▶ **Data to examine**
====
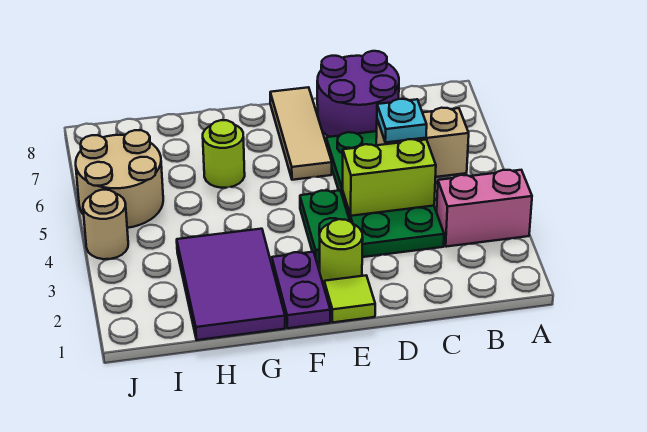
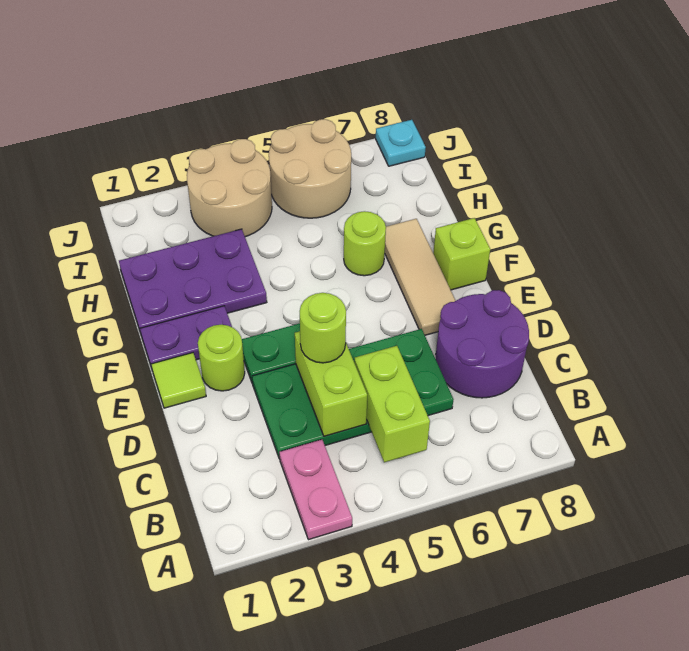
pink brick A3:B3 level 1 -> pink plate A3:B3 level 1
tan brick B5:C5 level 2 -> lime brick B5:C5 level 2
cyan plate C5 level 3 -> cyan plate J8 level 1
none -> lime round brick D4 level 3
tan tile E6:E8 level 1 -> tan tile E7:G7 level 1
none -> lime brick F8 level 1
purple tile G1:H3 level 1 -> purple plate G1:H3 level 1
tan round brick J4 level 1 -> tan round brick I3:J4 level 1

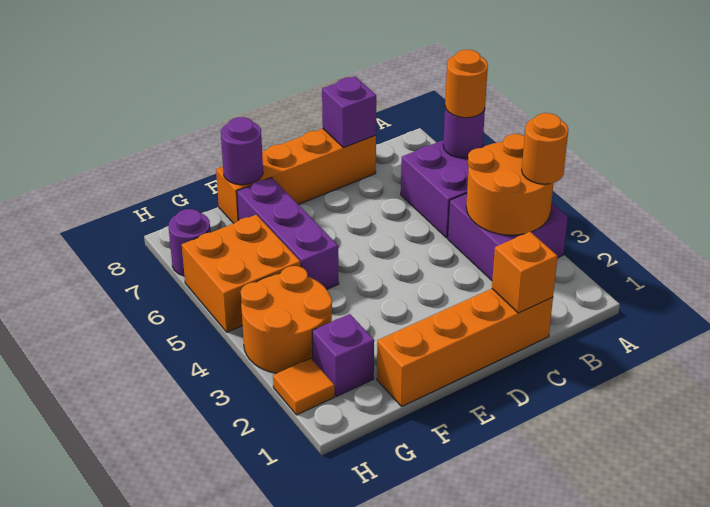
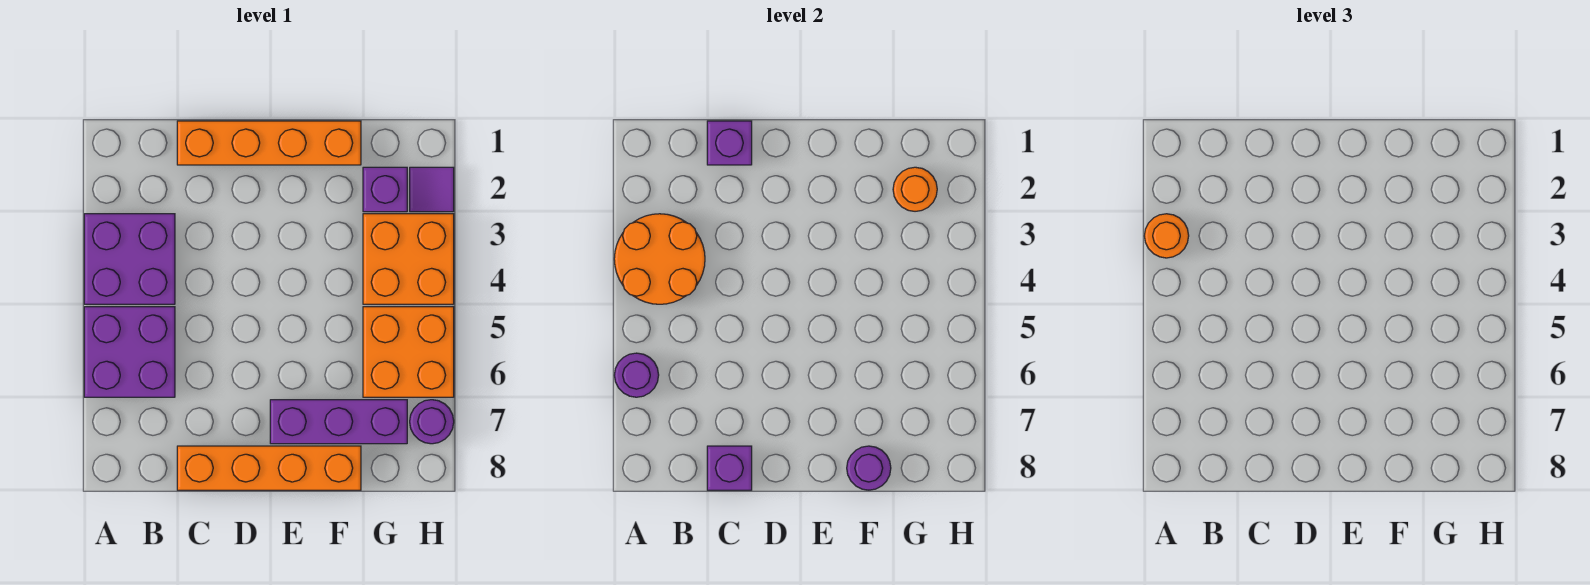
orange round brick A6 level 3 -> orange round brick G2 level 2
orange brick C1 level 2 -> purple brick C1 level 2
purple brick F5:F7 level 1 -> purple brick E7:G7 level 1
orange round brick G3:H4 level 1 -> orange brick G3:H4 level 1
orange tile H2 level 1 -> purple tile H2 level 1

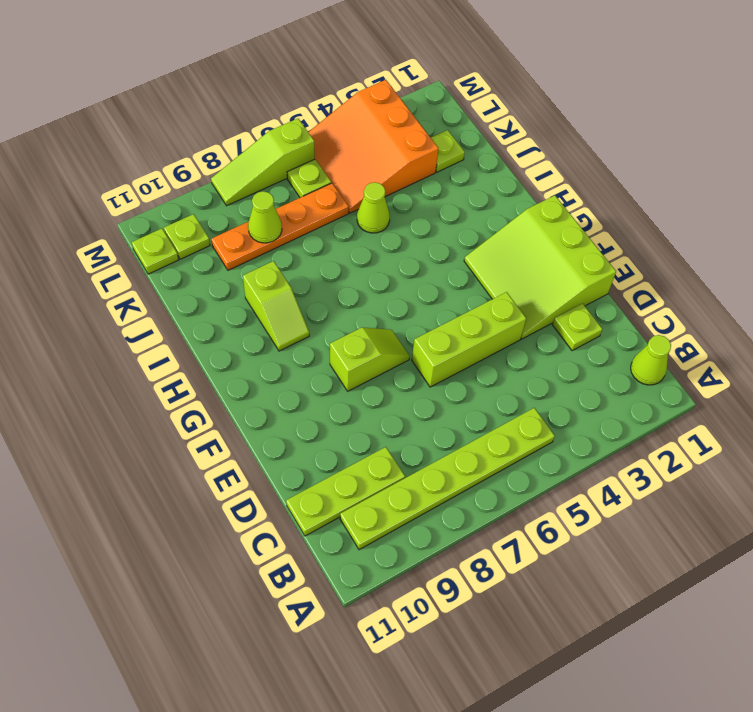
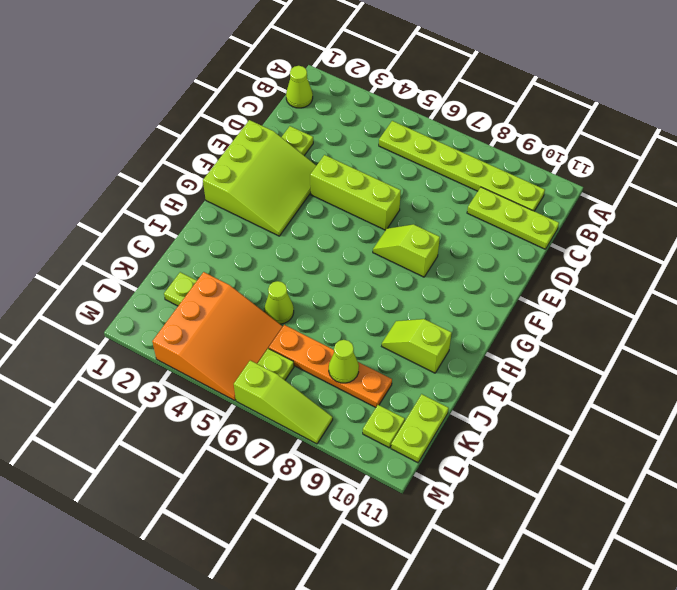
lime slope H9:I9 level 1 top I -> lime slope I9:I10 level 1 top 10
lime plate L11 level 1 -> lime plate K11:L11 level 1

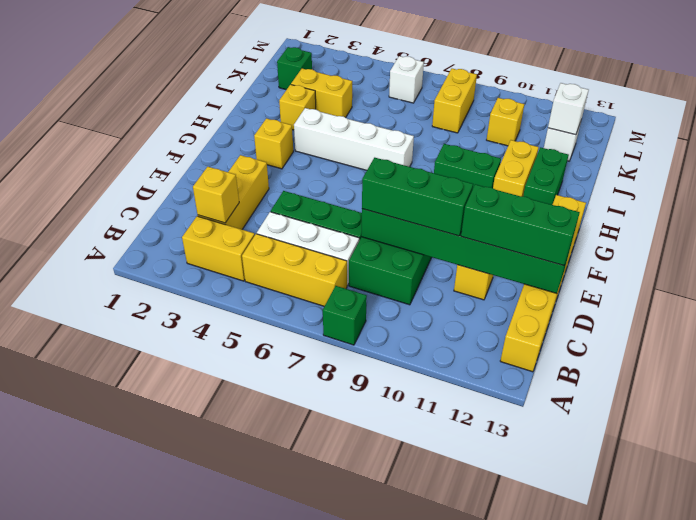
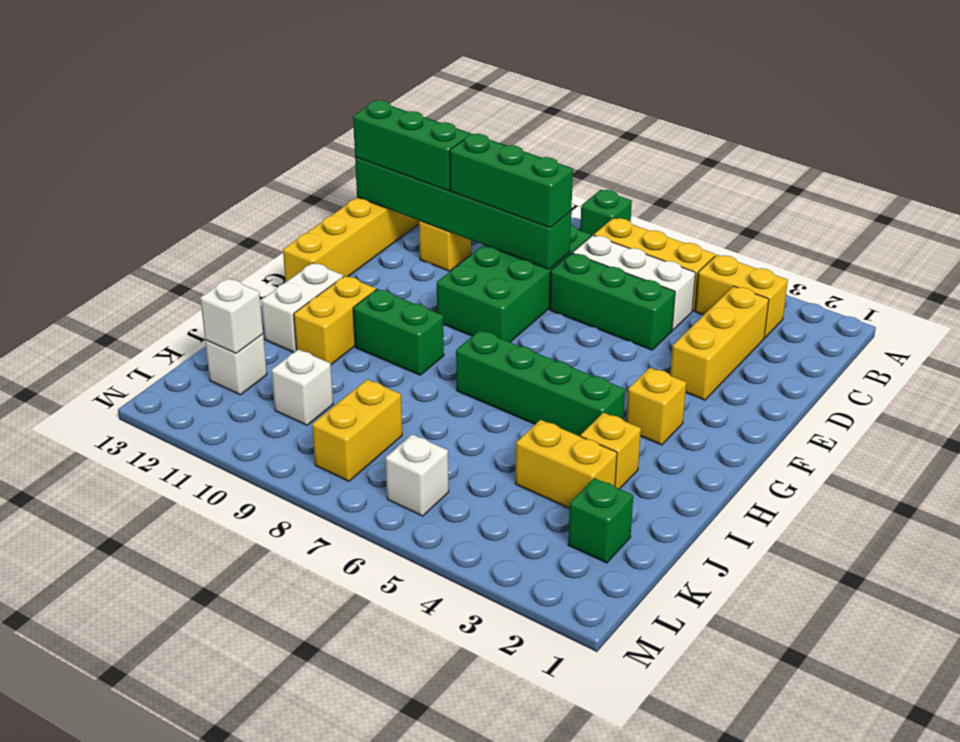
yellow brick C3 level 2 -> none
white brick H4:H7 level 1 -> green brick H4:H7 level 1
green brick H12:I12 level 1 -> white brick H12:I12 level 1
yellow brick K10 level 1 -> white brick K10 level 1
====
▶ **Activity**
Transcribe the records above from the line holding "orange brick C1" down to the line holding "orange tile H2", inclusive, without adding anything.

▶ **Task output**
orange brick C1 level 2 -> purple brick C1 level 2
purple brick F5:F7 level 1 -> purple brick E7:G7 level 1
orange round brick G3:H4 level 1 -> orange brick G3:H4 level 1
orange tile H2 level 1 -> purple tile H2 level 1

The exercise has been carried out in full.